- [Exercise requirements] Among the entries below, count the lines with "purple" in them and state the total without comment.

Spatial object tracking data
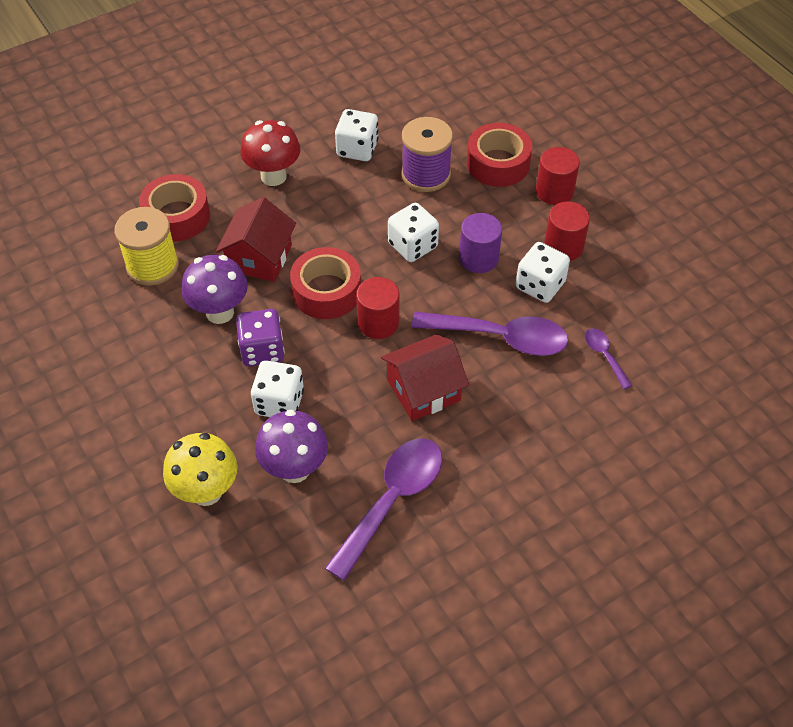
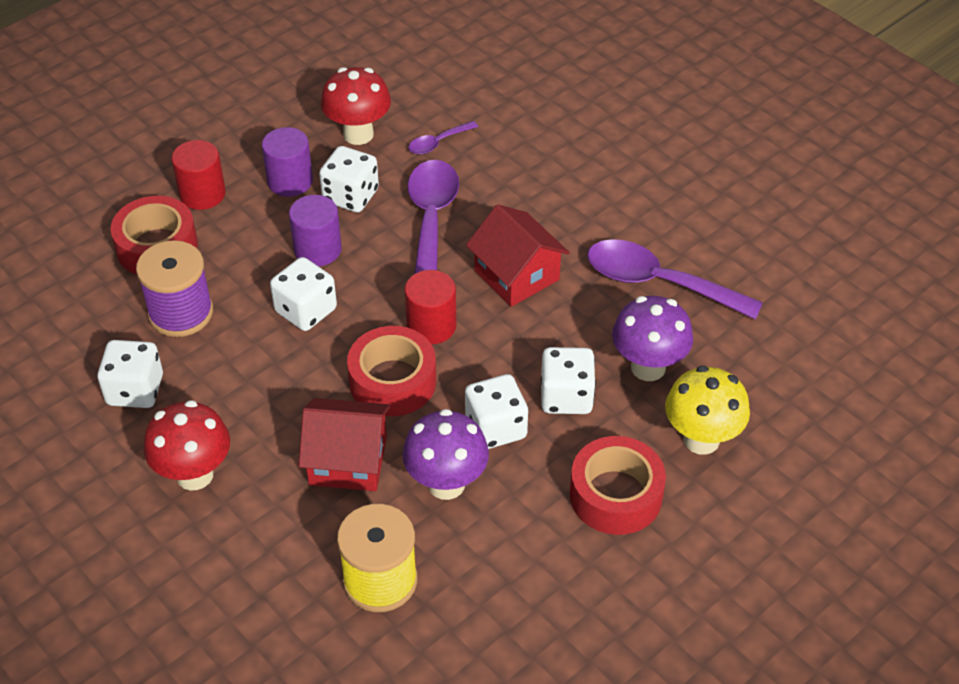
camera: 100 degrees left, 5 degrees down
(177, 216) = (283, 574): red tape -> red tape (615, 495)
(262, 350) = (496, 428): purple dice -> white dice
(563, 247) = (290, 181): red cylinder -> purple cylinder
(621, 298) = (358, 134): none -> red mushroom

- [Solution to this exercise] 2